From the first line to the last, please reproduce the material exactly, skipping the pictures.
(Beginning of Collected material)
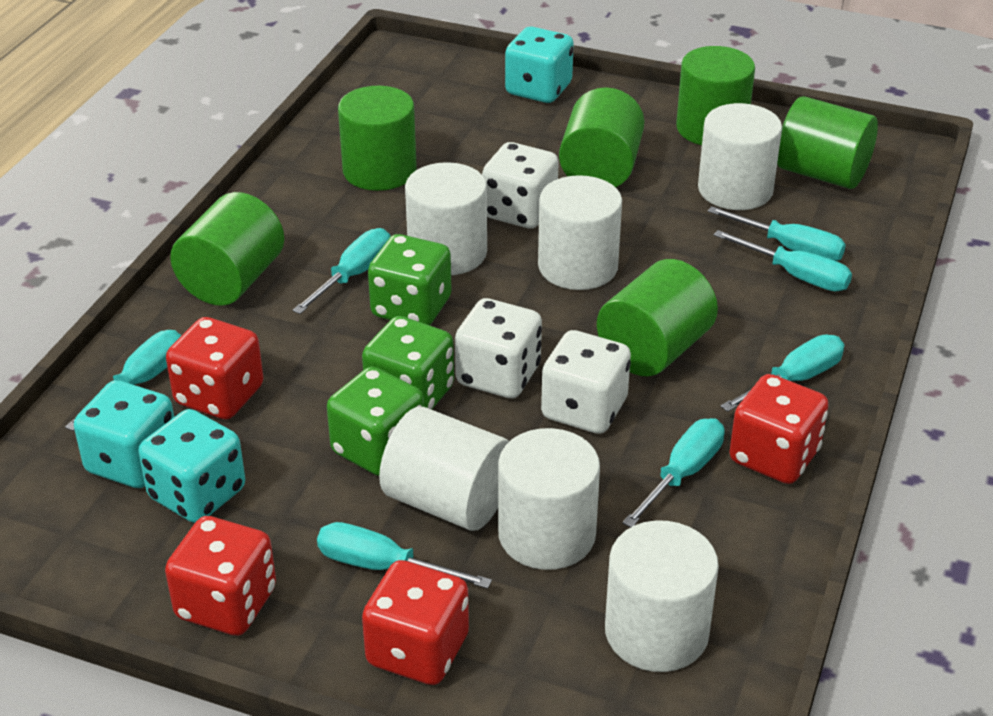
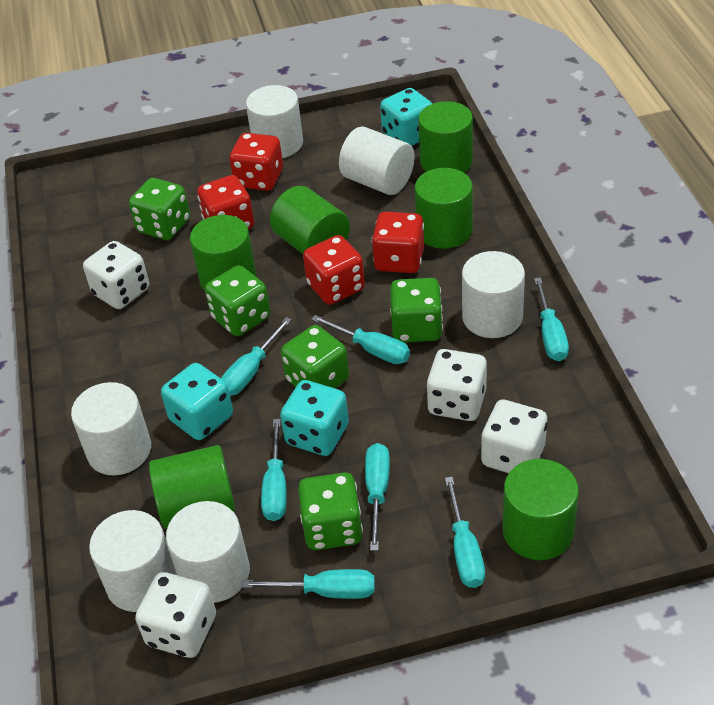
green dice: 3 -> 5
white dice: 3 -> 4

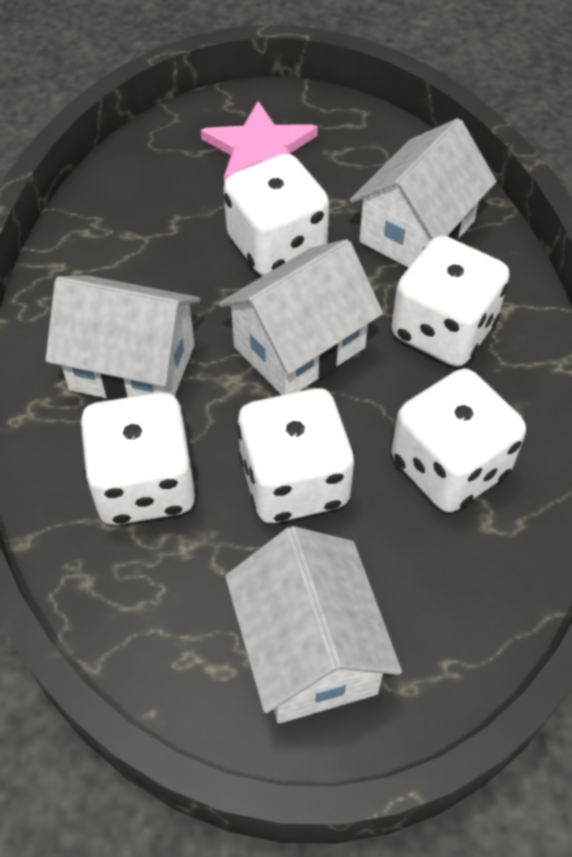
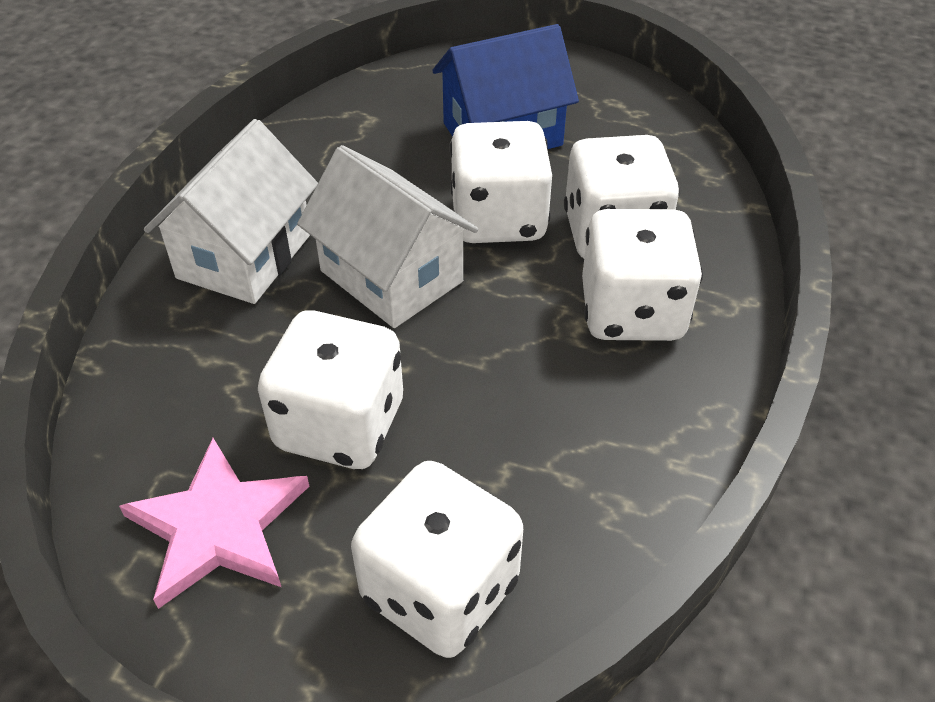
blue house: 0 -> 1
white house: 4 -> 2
(End of Collected material)
• **Answer to this problem**:
green dice: 3 -> 5
white dice: 3 -> 4

blue house: 0 -> 1
white house: 4 -> 2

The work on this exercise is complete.